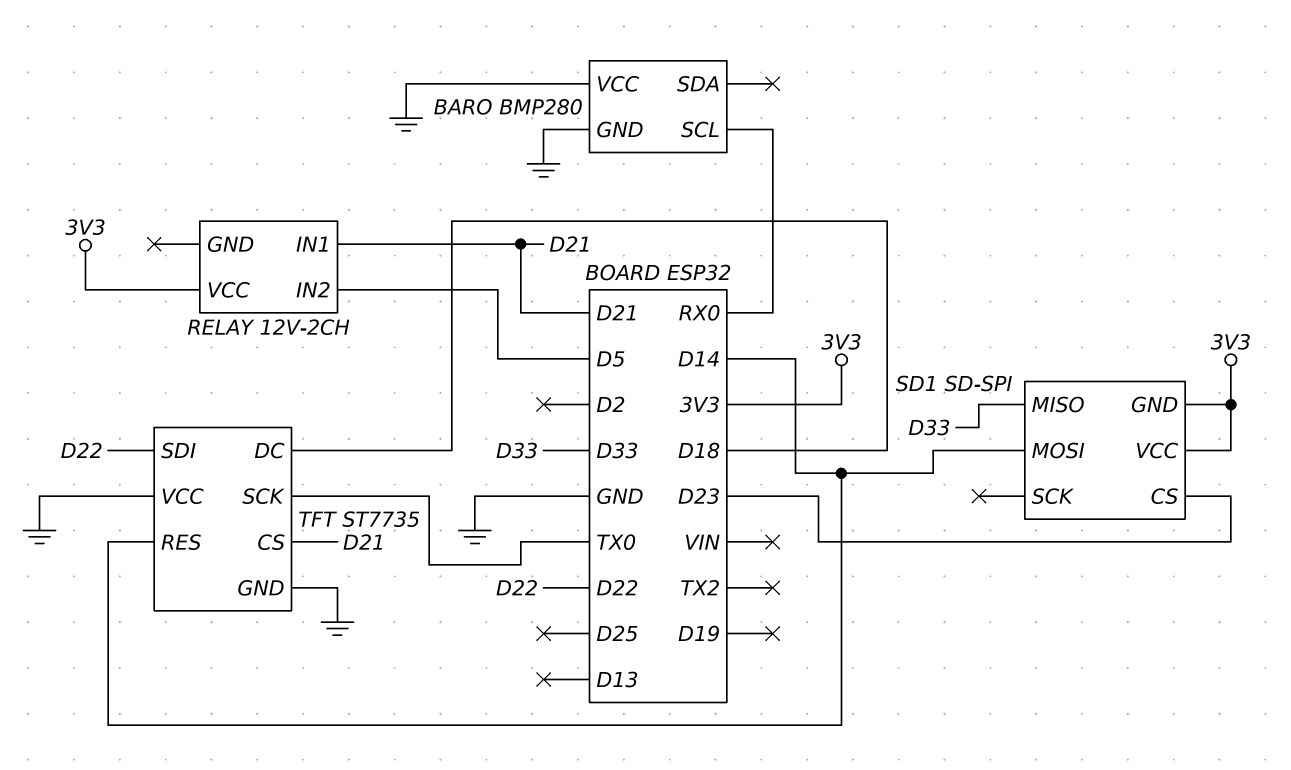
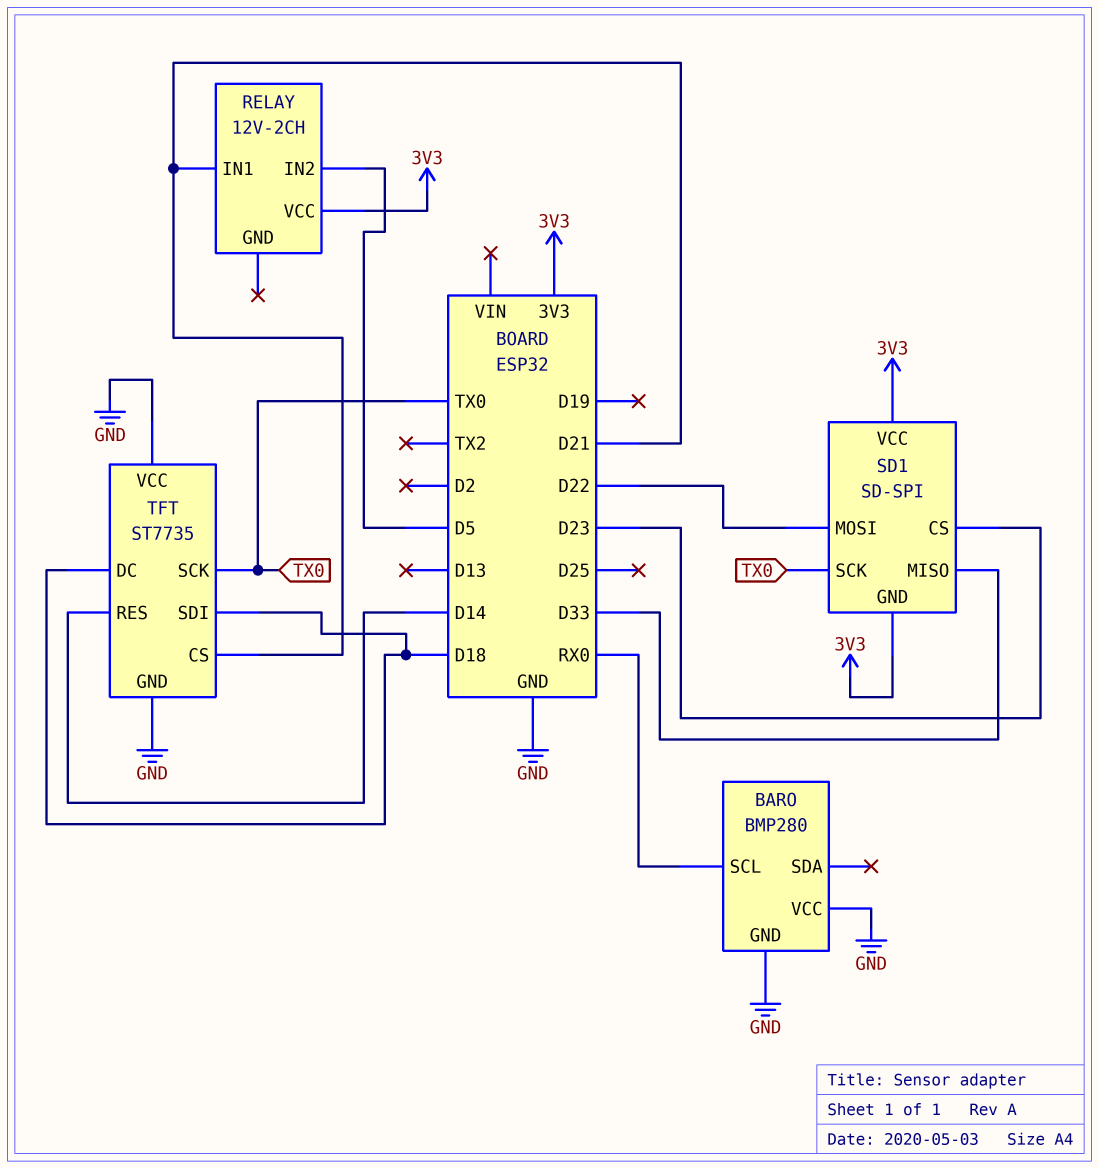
SD1 pin MOSI: D14 -> D22
SD1 pin SCK: none -> TX0
TFT pin SDI: D22 -> D18

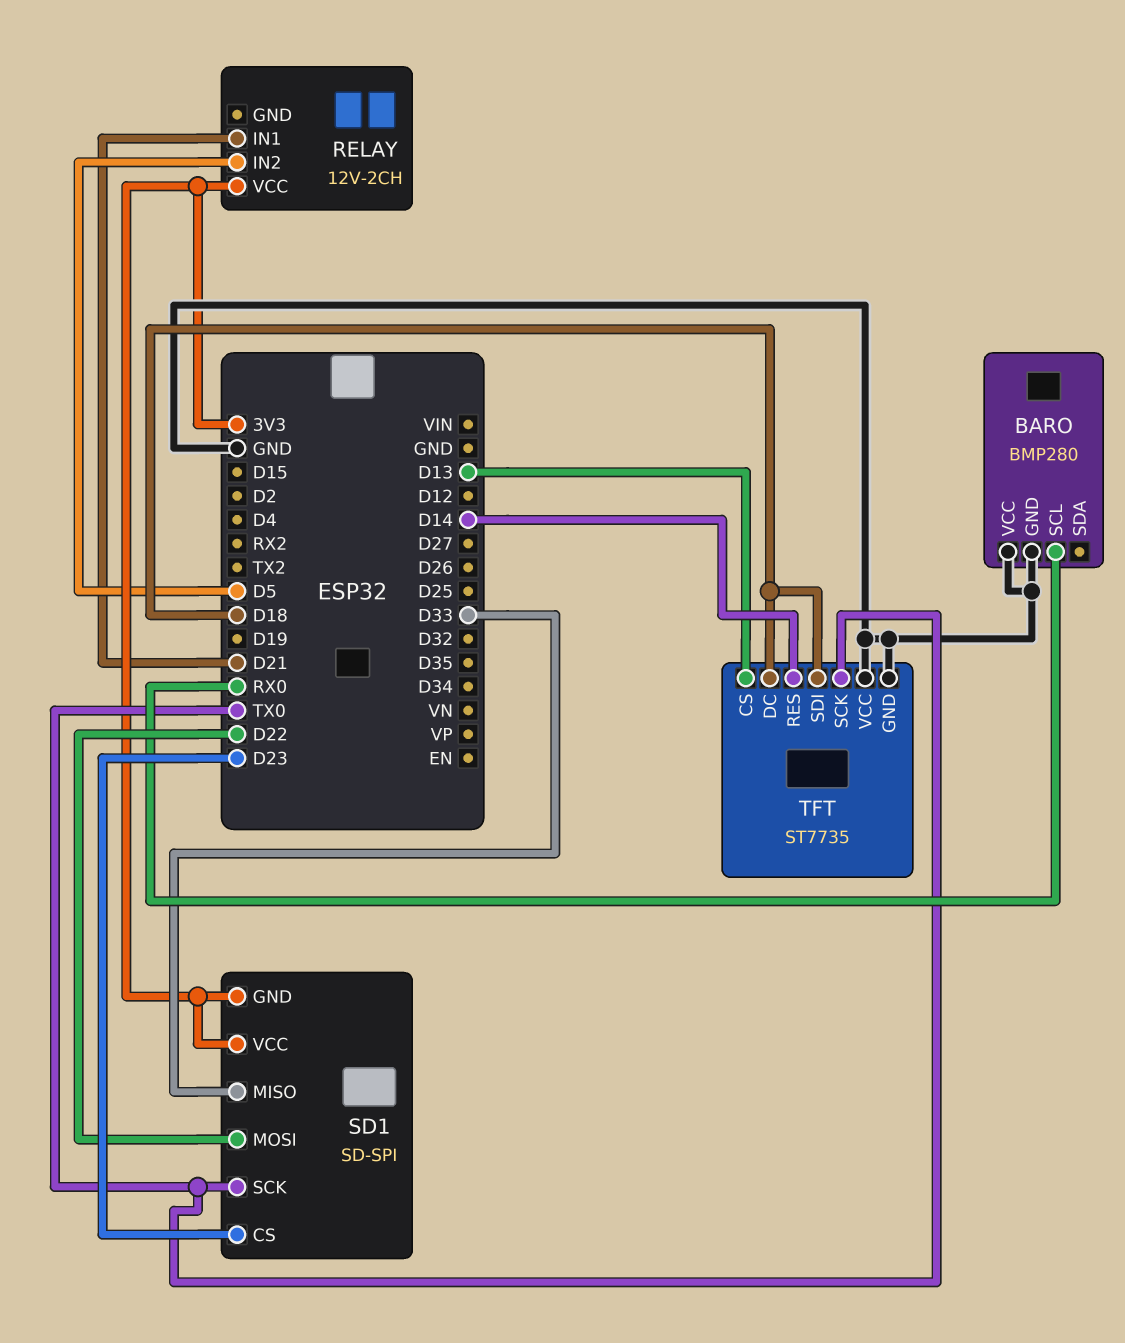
TFT pin CS: D21 -> D13

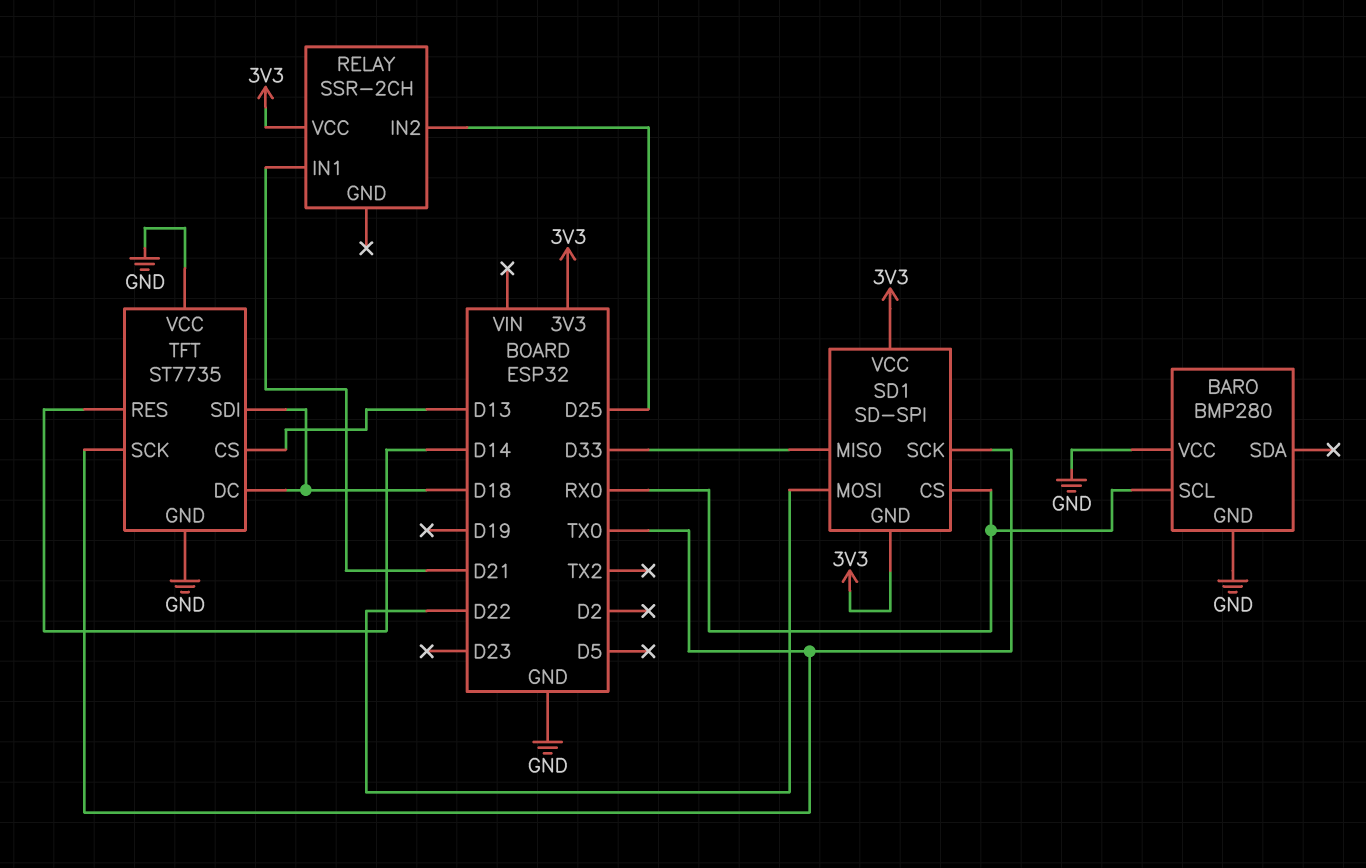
RELAY: 12V-2CH -> SSR-2CH
RELAY pin IN2: D5 -> D25
SD1 pin CS: D23 -> RX0

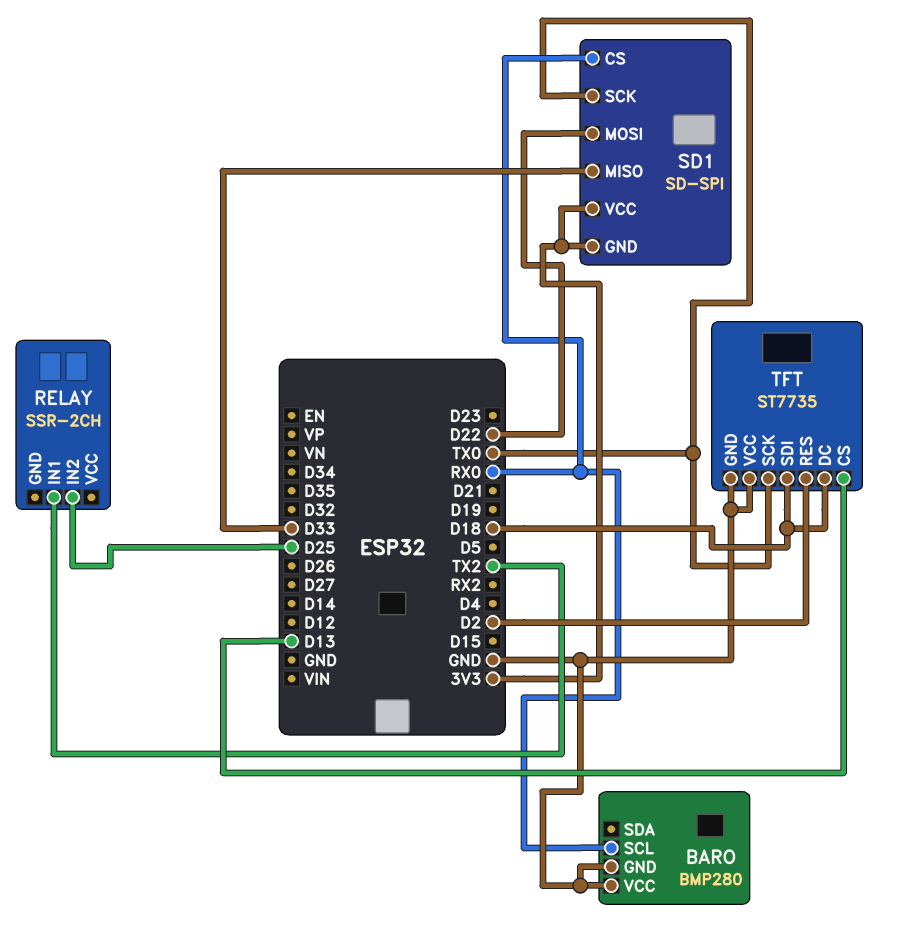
RELAY pin IN1: D21 -> TX2
RELAY pin VCC: 3V3 -> none
TFT pin RES: D14 -> D2

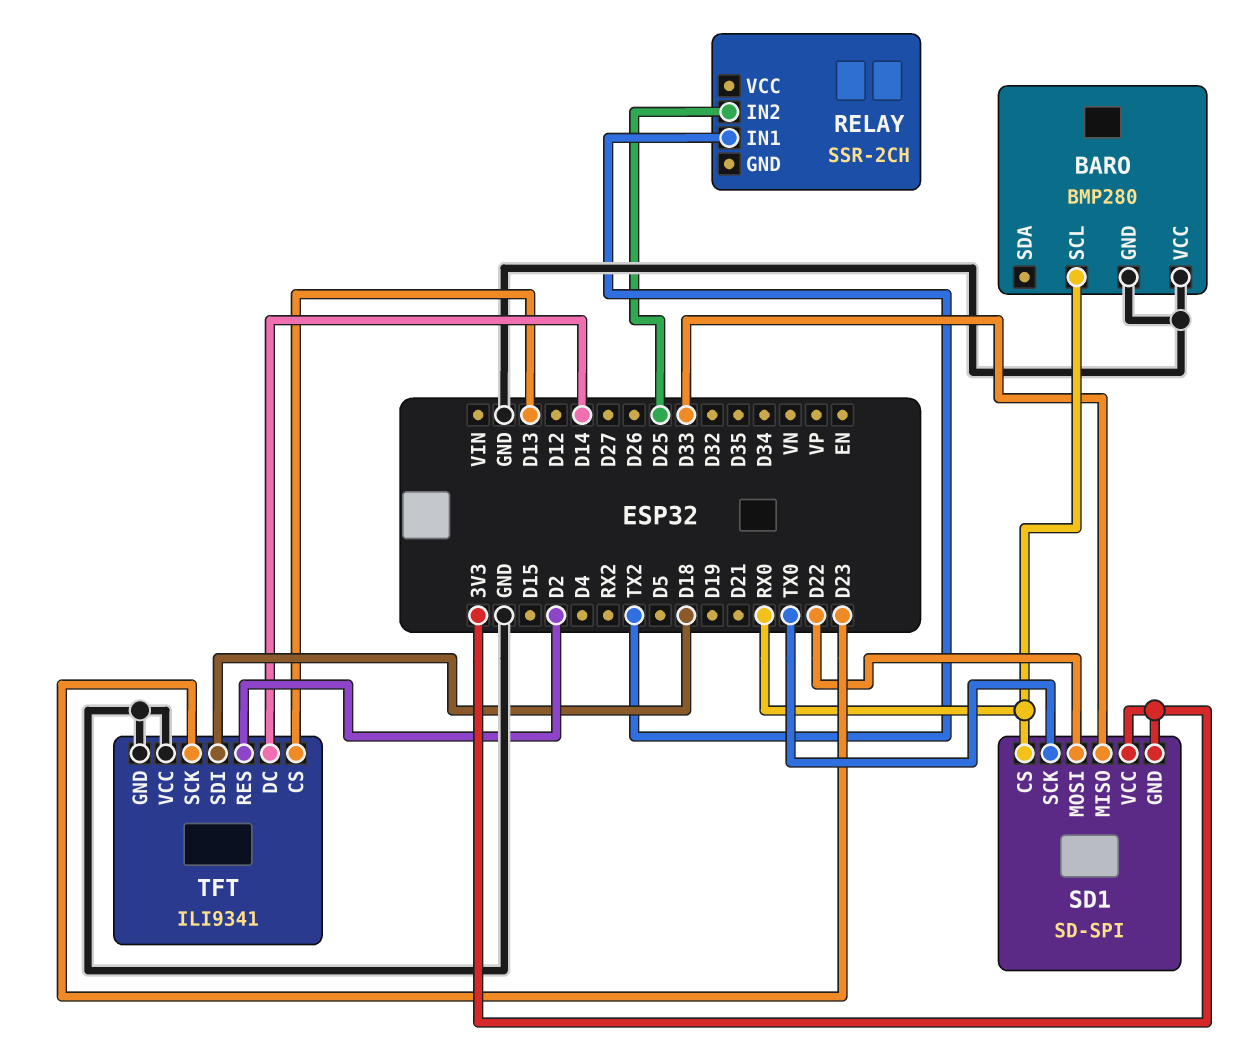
TFT: ST7735 -> ILI9341
TFT pin DC: D18 -> D14
TFT pin SCK: TX0 -> D23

#### Task:
Of the lines above, copy each that contains "none".

#### Response to the exercise:
SD1 pin SCK: none -> TX0
RELAY pin VCC: 3V3 -> none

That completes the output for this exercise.